Record excerpts:
# # # #

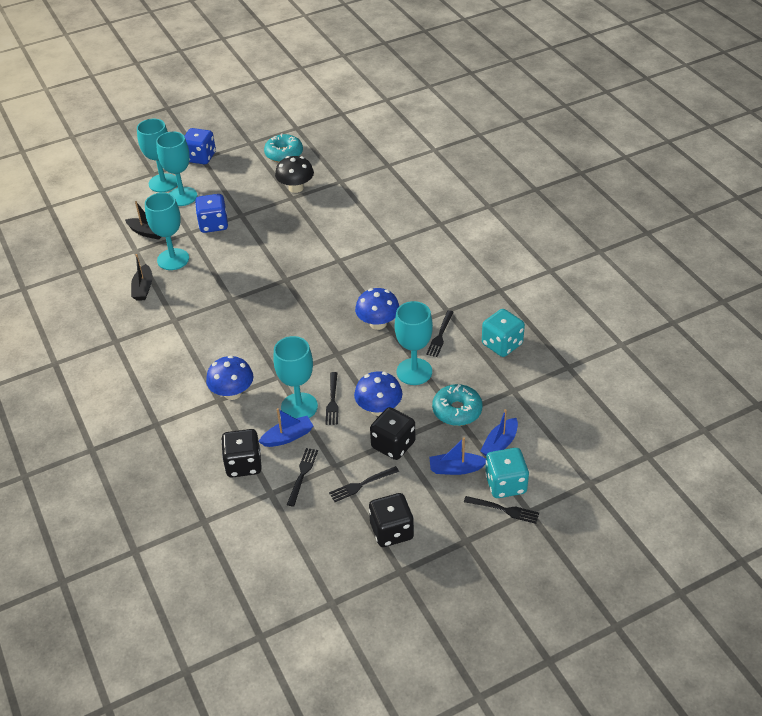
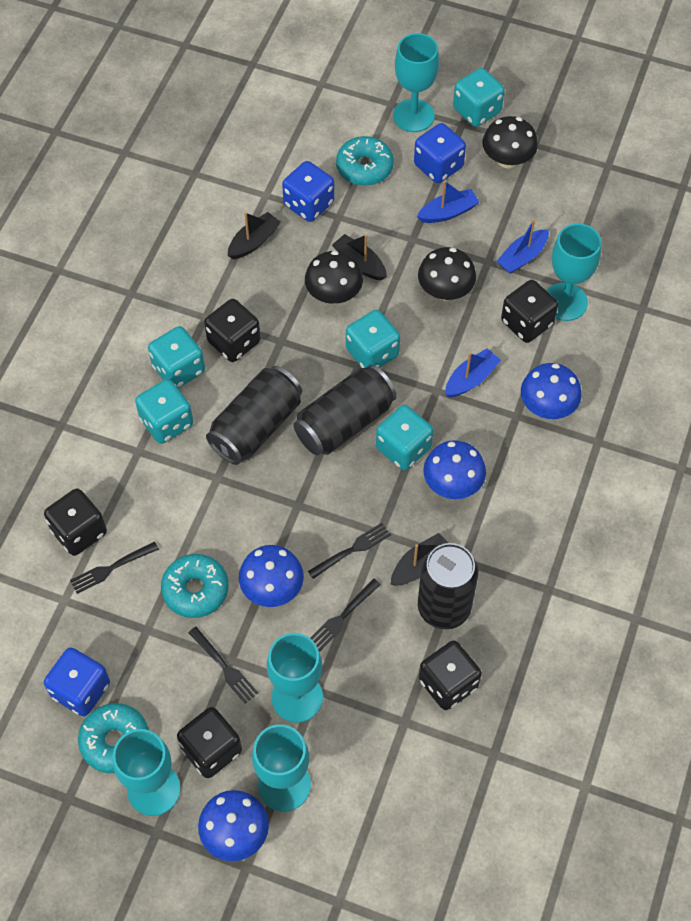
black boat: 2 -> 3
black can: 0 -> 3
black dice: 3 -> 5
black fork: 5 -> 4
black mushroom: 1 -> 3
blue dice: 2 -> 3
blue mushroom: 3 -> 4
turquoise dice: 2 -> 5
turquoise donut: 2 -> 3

# # # #

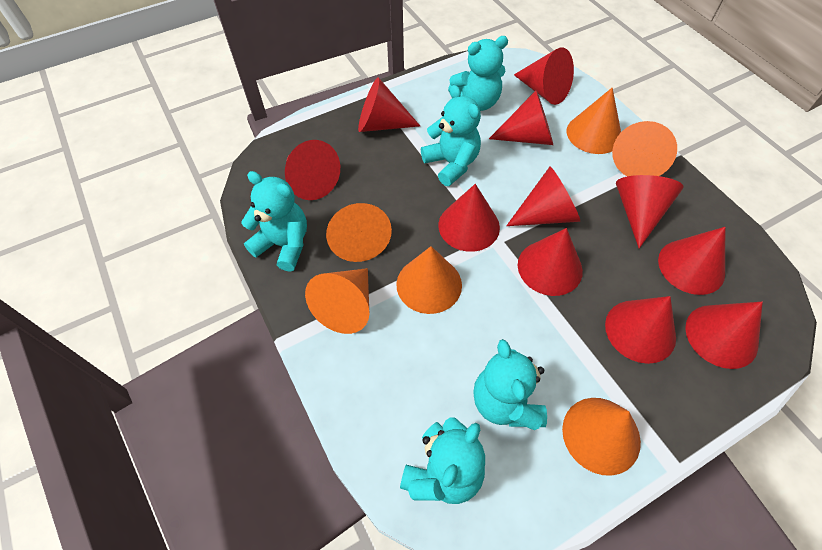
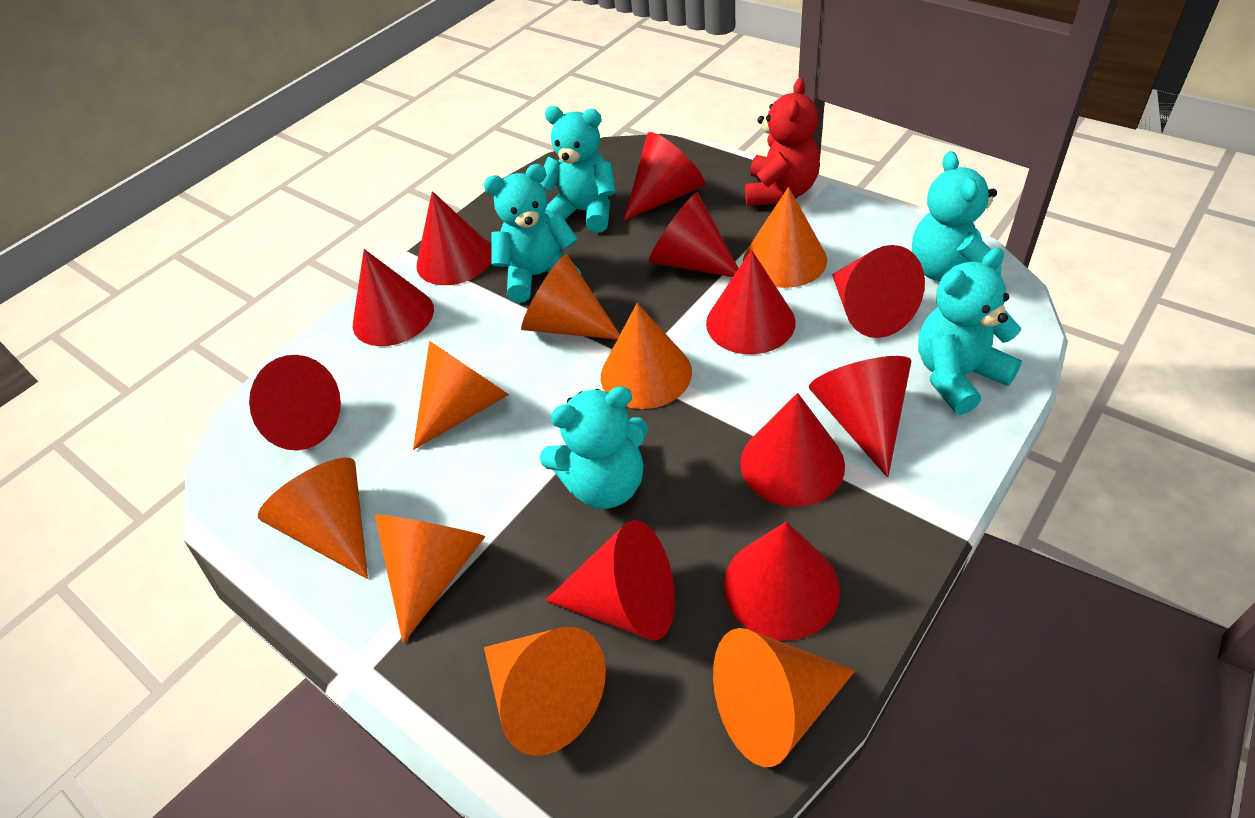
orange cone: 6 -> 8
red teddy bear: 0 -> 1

# # # #

Copy out each line from the preceding entries that mentions the word "black".

black boat: 2 -> 3
black can: 0 -> 3
black dice: 3 -> 5
black fork: 5 -> 4
black mushroom: 1 -> 3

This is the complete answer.